REQUIREMENT — Leaving the pictures aside, transcribe every line below exactly.

*** Block opens ***

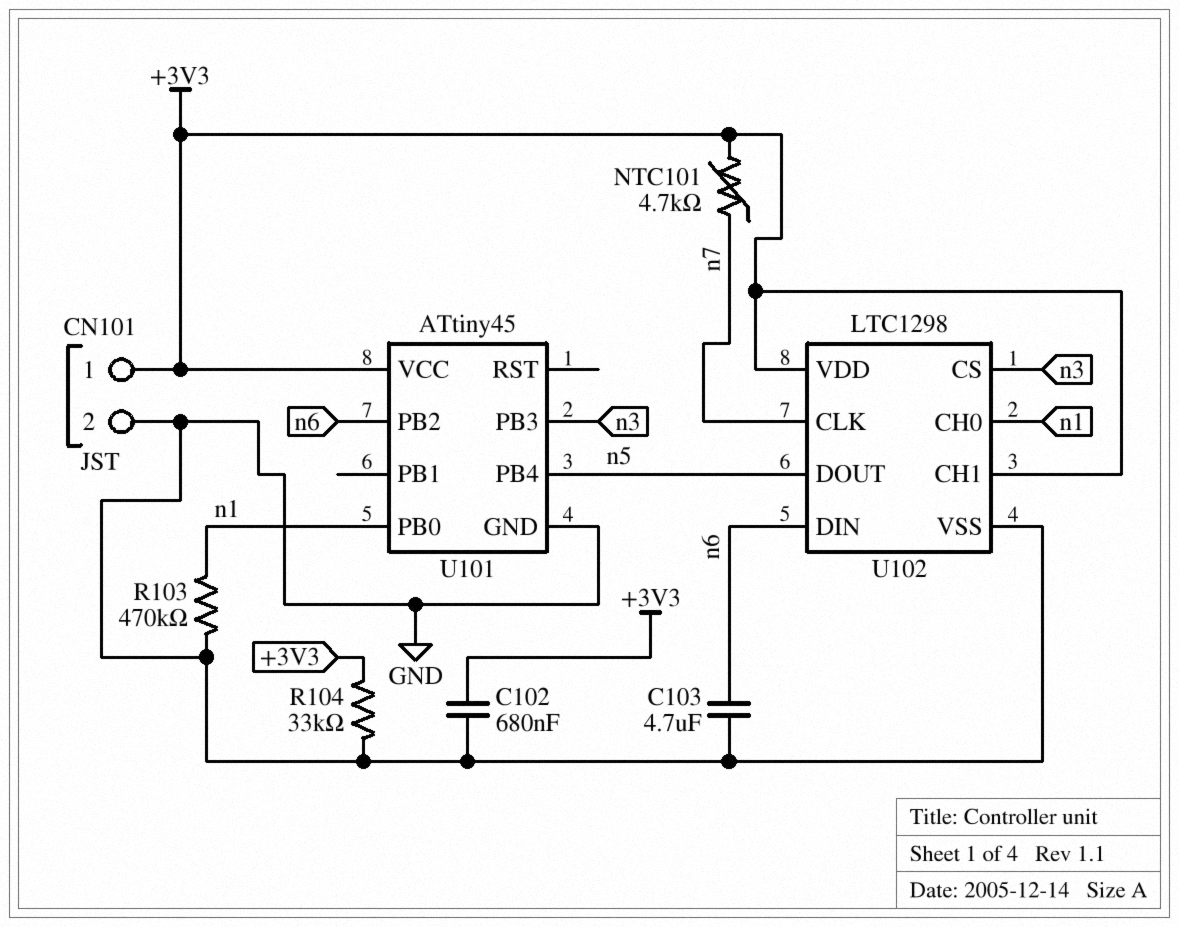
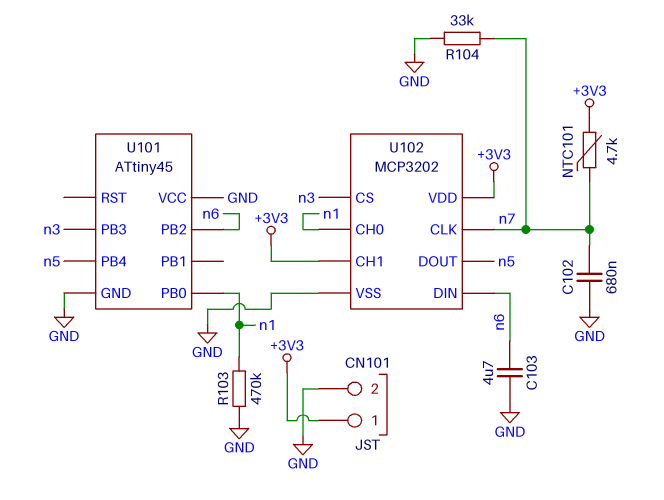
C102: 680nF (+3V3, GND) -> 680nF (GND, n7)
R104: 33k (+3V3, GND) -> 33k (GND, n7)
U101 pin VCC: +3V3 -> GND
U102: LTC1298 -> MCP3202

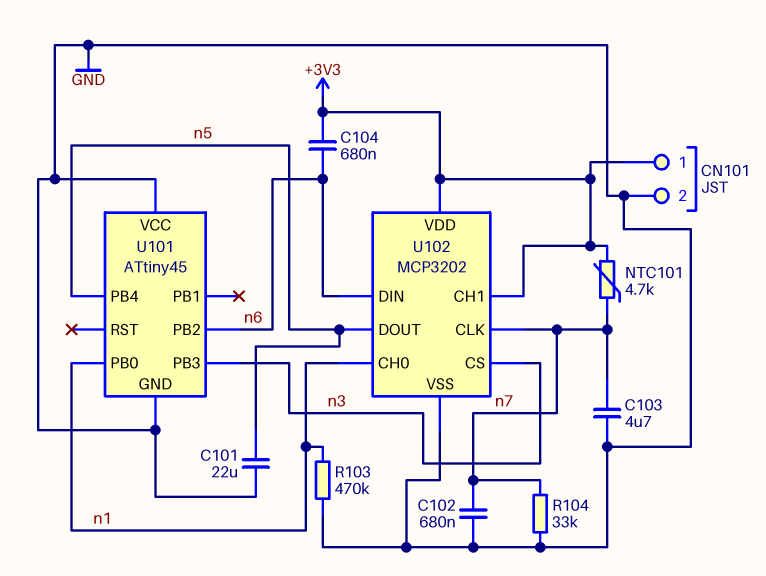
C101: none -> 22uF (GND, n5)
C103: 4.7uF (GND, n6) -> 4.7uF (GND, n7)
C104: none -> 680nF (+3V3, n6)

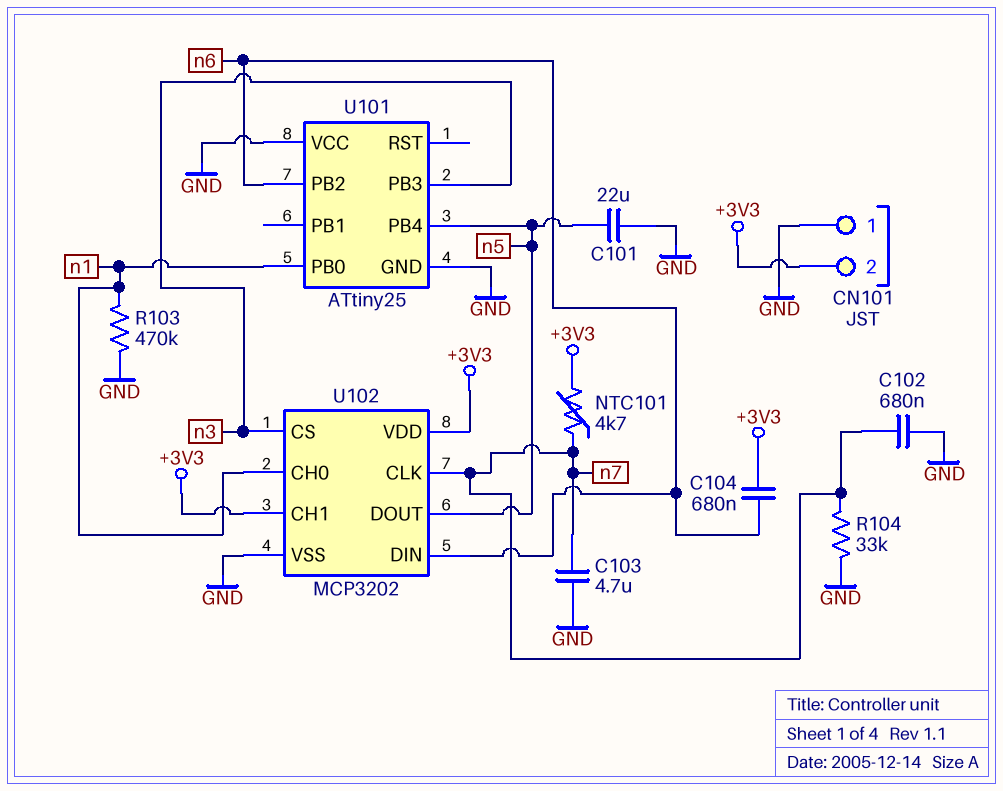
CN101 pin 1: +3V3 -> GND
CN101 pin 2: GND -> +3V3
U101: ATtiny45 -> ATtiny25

*** Block closes ***

ANSWER TO THIS PROBLEM —
C102: 680nF (+3V3, GND) -> 680nF (GND, n7)
R104: 33k (+3V3, GND) -> 33k (GND, n7)
U101 pin VCC: +3V3 -> GND
U102: LTC1298 -> MCP3202

C101: none -> 22uF (GND, n5)
C103: 4.7uF (GND, n6) -> 4.7uF (GND, n7)
C104: none -> 680nF (+3V3, n6)

CN101 pin 1: +3V3 -> GND
CN101 pin 2: GND -> +3V3
U101: ATtiny45 -> ATtiny25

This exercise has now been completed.